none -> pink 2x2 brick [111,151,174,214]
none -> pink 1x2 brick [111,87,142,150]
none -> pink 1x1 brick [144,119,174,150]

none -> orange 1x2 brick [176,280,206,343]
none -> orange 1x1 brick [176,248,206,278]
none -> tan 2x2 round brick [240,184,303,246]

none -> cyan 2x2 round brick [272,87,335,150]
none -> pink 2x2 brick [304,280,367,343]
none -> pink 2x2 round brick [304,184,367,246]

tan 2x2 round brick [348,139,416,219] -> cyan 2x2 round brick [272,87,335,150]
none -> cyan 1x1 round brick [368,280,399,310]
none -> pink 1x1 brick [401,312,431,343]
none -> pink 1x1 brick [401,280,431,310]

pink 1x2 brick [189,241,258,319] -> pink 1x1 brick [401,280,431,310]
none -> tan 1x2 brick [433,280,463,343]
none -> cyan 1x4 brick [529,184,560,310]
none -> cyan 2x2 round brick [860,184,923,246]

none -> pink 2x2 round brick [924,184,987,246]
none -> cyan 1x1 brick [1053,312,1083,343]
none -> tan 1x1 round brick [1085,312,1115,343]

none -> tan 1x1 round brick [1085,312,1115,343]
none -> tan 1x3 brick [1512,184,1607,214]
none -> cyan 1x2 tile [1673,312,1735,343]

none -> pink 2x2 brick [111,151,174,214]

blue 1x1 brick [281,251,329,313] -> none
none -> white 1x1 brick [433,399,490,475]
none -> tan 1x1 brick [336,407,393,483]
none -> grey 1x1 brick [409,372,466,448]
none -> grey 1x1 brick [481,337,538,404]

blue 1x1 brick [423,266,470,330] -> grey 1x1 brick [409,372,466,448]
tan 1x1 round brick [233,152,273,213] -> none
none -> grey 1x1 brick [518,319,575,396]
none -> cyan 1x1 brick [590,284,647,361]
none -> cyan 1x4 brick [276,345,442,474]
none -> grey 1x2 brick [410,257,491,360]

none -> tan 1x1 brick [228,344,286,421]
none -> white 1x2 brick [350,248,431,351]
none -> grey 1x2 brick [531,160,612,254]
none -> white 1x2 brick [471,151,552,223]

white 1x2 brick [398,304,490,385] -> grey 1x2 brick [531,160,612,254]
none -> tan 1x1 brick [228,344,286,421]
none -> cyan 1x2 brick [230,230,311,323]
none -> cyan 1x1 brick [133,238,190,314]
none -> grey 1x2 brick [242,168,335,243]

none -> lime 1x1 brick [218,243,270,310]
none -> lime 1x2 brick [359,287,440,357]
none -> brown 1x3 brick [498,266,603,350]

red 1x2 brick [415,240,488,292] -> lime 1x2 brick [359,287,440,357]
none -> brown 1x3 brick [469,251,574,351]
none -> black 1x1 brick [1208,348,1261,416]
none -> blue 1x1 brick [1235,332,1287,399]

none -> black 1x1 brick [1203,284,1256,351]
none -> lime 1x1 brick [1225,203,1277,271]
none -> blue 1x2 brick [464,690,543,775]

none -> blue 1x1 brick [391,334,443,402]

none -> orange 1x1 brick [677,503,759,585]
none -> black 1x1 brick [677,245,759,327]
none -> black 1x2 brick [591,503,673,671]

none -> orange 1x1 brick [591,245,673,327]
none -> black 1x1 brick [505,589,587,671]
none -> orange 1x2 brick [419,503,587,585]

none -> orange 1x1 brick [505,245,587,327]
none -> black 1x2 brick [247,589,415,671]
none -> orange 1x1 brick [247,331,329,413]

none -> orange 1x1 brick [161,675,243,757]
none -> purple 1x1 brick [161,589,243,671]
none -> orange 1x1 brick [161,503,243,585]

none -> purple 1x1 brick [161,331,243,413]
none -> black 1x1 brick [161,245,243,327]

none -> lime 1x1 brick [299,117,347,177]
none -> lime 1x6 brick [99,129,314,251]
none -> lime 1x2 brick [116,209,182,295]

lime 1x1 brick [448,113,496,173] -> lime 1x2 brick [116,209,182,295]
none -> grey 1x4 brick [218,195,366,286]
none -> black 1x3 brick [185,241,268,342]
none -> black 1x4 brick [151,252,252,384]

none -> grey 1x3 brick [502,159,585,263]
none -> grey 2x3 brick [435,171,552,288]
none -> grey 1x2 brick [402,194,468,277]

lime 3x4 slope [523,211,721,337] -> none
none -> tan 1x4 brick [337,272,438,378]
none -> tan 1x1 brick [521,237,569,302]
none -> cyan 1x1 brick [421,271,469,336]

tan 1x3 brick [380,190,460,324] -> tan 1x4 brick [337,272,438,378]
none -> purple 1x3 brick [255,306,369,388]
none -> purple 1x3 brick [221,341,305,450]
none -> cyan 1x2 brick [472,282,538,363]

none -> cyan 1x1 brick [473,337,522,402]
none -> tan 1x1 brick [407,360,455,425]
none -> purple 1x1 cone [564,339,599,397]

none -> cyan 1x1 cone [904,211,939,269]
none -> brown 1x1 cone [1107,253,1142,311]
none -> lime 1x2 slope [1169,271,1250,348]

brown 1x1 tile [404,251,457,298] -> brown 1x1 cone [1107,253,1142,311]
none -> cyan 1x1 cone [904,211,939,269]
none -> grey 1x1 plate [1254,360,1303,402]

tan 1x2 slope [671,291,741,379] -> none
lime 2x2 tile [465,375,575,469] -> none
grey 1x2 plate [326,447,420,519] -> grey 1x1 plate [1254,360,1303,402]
○ ○ ○ ○ ○
Task prompt —
Your task is an exact transcription of every line above.

Your solution —
none -> pink 2x2 brick [111,151,174,214]
none -> pink 1x2 brick [111,87,142,150]
none -> pink 1x1 brick [144,119,174,150]

none -> orange 1x2 brick [176,280,206,343]
none -> orange 1x1 brick [176,248,206,278]
none -> tan 2x2 round brick [240,184,303,246]

none -> cyan 2x2 round brick [272,87,335,150]
none -> pink 2x2 brick [304,280,367,343]
none -> pink 2x2 round brick [304,184,367,246]

tan 2x2 round brick [348,139,416,219] -> cyan 2x2 round brick [272,87,335,150]
none -> cyan 1x1 round brick [368,280,399,310]
none -> pink 1x1 brick [401,312,431,343]
none -> pink 1x1 brick [401,280,431,310]

pink 1x2 brick [189,241,258,319] -> pink 1x1 brick [401,280,431,310]
none -> tan 1x2 brick [433,280,463,343]
none -> cyan 1x4 brick [529,184,560,310]
none -> cyan 2x2 round brick [860,184,923,246]

none -> pink 2x2 round brick [924,184,987,246]
none -> cyan 1x1 brick [1053,312,1083,343]
none -> tan 1x1 round brick [1085,312,1115,343]

none -> tan 1x1 round brick [1085,312,1115,343]
none -> tan 1x3 brick [1512,184,1607,214]
none -> cyan 1x2 tile [1673,312,1735,343]

none -> pink 2x2 brick [111,151,174,214]

blue 1x1 brick [281,251,329,313] -> none
none -> white 1x1 brick [433,399,490,475]
none -> tan 1x1 brick [336,407,393,483]
none -> grey 1x1 brick [409,372,466,448]
none -> grey 1x1 brick [481,337,538,404]

blue 1x1 brick [423,266,470,330] -> grey 1x1 brick [409,372,466,448]
tan 1x1 round brick [233,152,273,213] -> none
none -> grey 1x1 brick [518,319,575,396]
none -> cyan 1x1 brick [590,284,647,361]
none -> cyan 1x4 brick [276,345,442,474]
none -> grey 1x2 brick [410,257,491,360]

none -> tan 1x1 brick [228,344,286,421]
none -> white 1x2 brick [350,248,431,351]
none -> grey 1x2 brick [531,160,612,254]
none -> white 1x2 brick [471,151,552,223]

white 1x2 brick [398,304,490,385] -> grey 1x2 brick [531,160,612,254]
none -> tan 1x1 brick [228,344,286,421]
none -> cyan 1x2 brick [230,230,311,323]
none -> cyan 1x1 brick [133,238,190,314]
none -> grey 1x2 brick [242,168,335,243]

none -> lime 1x1 brick [218,243,270,310]
none -> lime 1x2 brick [359,287,440,357]
none -> brown 1x3 brick [498,266,603,350]

red 1x2 brick [415,240,488,292] -> lime 1x2 brick [359,287,440,357]
none -> brown 1x3 brick [469,251,574,351]
none -> black 1x1 brick [1208,348,1261,416]
none -> blue 1x1 brick [1235,332,1287,399]

none -> black 1x1 brick [1203,284,1256,351]
none -> lime 1x1 brick [1225,203,1277,271]
none -> blue 1x2 brick [464,690,543,775]

none -> blue 1x1 brick [391,334,443,402]

none -> orange 1x1 brick [677,503,759,585]
none -> black 1x1 brick [677,245,759,327]
none -> black 1x2 brick [591,503,673,671]

none -> orange 1x1 brick [591,245,673,327]
none -> black 1x1 brick [505,589,587,671]
none -> orange 1x2 brick [419,503,587,585]

none -> orange 1x1 brick [505,245,587,327]
none -> black 1x2 brick [247,589,415,671]
none -> orange 1x1 brick [247,331,329,413]

none -> orange 1x1 brick [161,675,243,757]
none -> purple 1x1 brick [161,589,243,671]
none -> orange 1x1 brick [161,503,243,585]

none -> purple 1x1 brick [161,331,243,413]
none -> black 1x1 brick [161,245,243,327]

none -> lime 1x1 brick [299,117,347,177]
none -> lime 1x6 brick [99,129,314,251]
none -> lime 1x2 brick [116,209,182,295]

lime 1x1 brick [448,113,496,173] -> lime 1x2 brick [116,209,182,295]
none -> grey 1x4 brick [218,195,366,286]
none -> black 1x3 brick [185,241,268,342]
none -> black 1x4 brick [151,252,252,384]

none -> grey 1x3 brick [502,159,585,263]
none -> grey 2x3 brick [435,171,552,288]
none -> grey 1x2 brick [402,194,468,277]

lime 3x4 slope [523,211,721,337] -> none
none -> tan 1x4 brick [337,272,438,378]
none -> tan 1x1 brick [521,237,569,302]
none -> cyan 1x1 brick [421,271,469,336]

tan 1x3 brick [380,190,460,324] -> tan 1x4 brick [337,272,438,378]
none -> purple 1x3 brick [255,306,369,388]
none -> purple 1x3 brick [221,341,305,450]
none -> cyan 1x2 brick [472,282,538,363]

none -> cyan 1x1 brick [473,337,522,402]
none -> tan 1x1 brick [407,360,455,425]
none -> purple 1x1 cone [564,339,599,397]

none -> cyan 1x1 cone [904,211,939,269]
none -> brown 1x1 cone [1107,253,1142,311]
none -> lime 1x2 slope [1169,271,1250,348]

brown 1x1 tile [404,251,457,298] -> brown 1x1 cone [1107,253,1142,311]
none -> cyan 1x1 cone [904,211,939,269]
none -> grey 1x1 plate [1254,360,1303,402]

tan 1x2 slope [671,291,741,379] -> none
lime 2x2 tile [465,375,575,469] -> none
grey 1x2 plate [326,447,420,519] -> grey 1x1 plate [1254,360,1303,402]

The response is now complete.